## Task requirements
Each entry should be set down exactly as written, except for any picture it holds.

## Data listing
▼

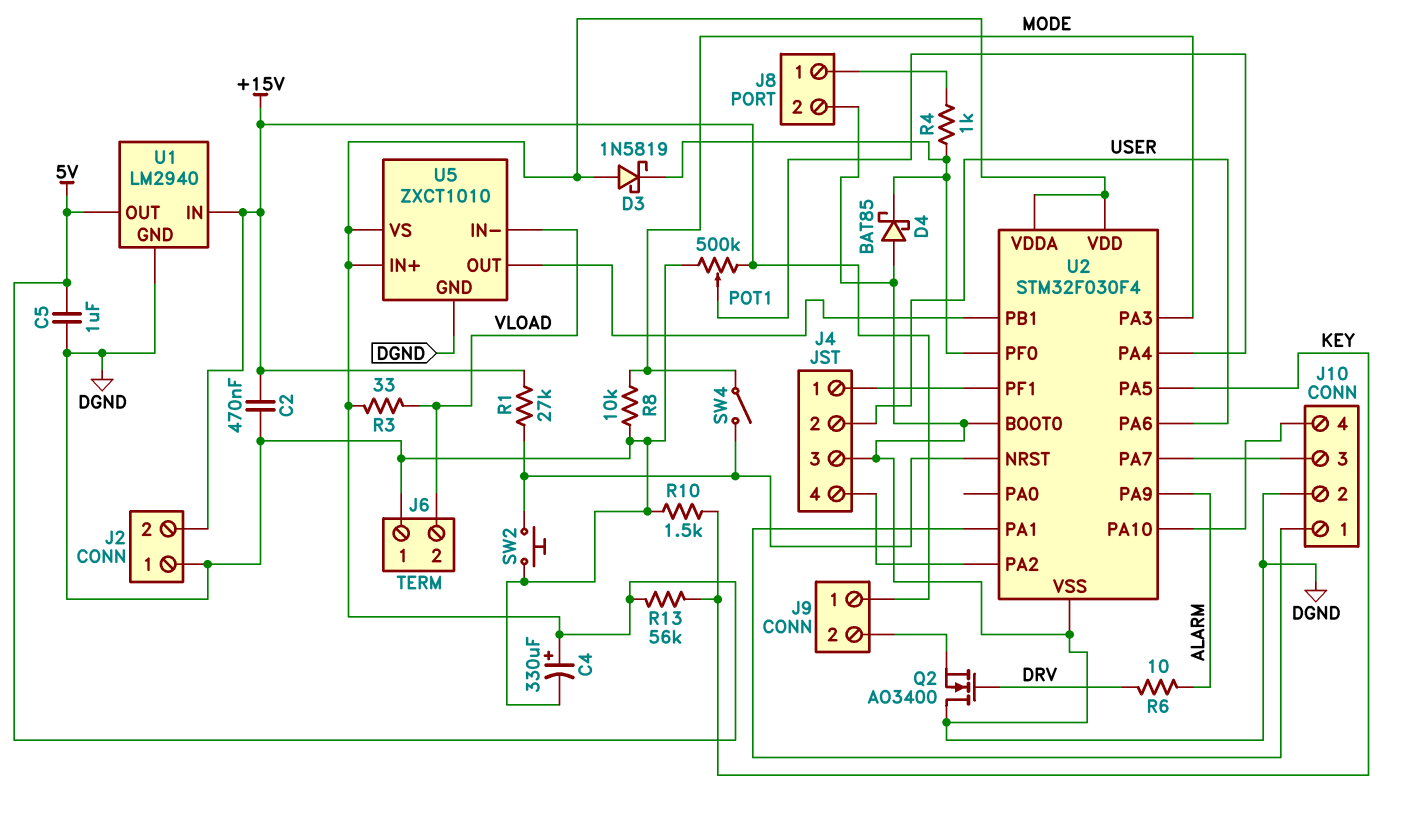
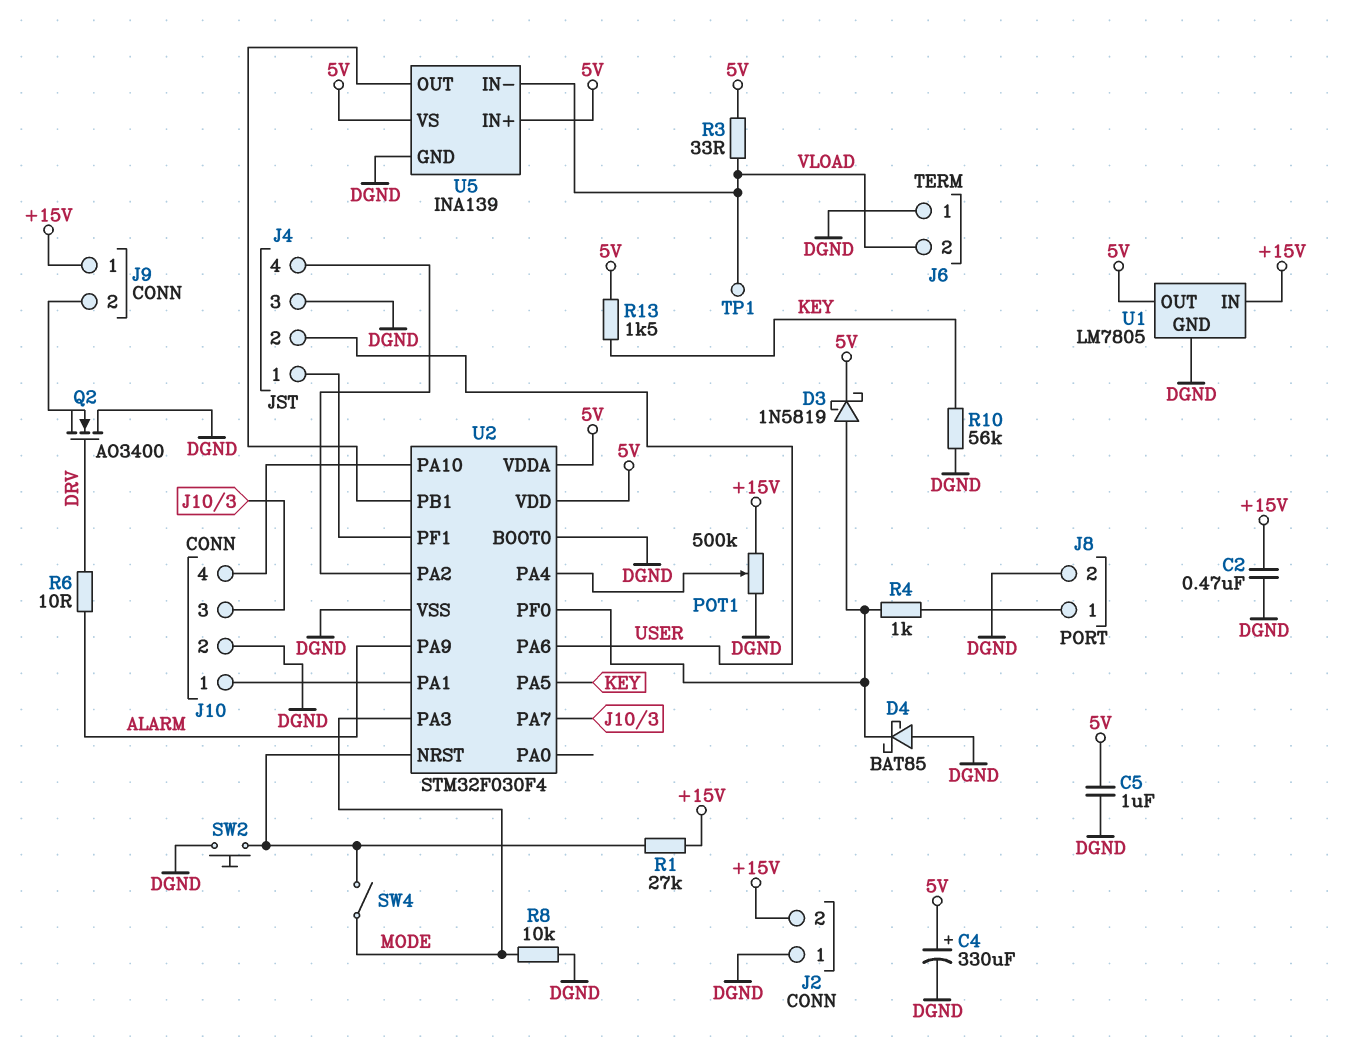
D3: schottky 1N5819 (A 5V, K U2/PF0) -> schottky 1N5819 (A U2/PF0, K 5V)
R10: 1.5k (DGND, KEY) -> 56k (DGND, KEY)
R13: 56k (5V, KEY) -> 1.5k (5V, KEY)
TP1: none -> test point (VLOAD)
U1: LM2940 -> LM7805
U5: ZXCT1010 -> INA139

▲

## Result of this exercise
D3: schottky 1N5819 (A 5V, K U2/PF0) -> schottky 1N5819 (A U2/PF0, K 5V)
R10: 1.5k (DGND, KEY) -> 56k (DGND, KEY)
R13: 56k (5V, KEY) -> 1.5k (5V, KEY)
TP1: none -> test point (VLOAD)
U1: LM2940 -> LM7805
U5: ZXCT1010 -> INA139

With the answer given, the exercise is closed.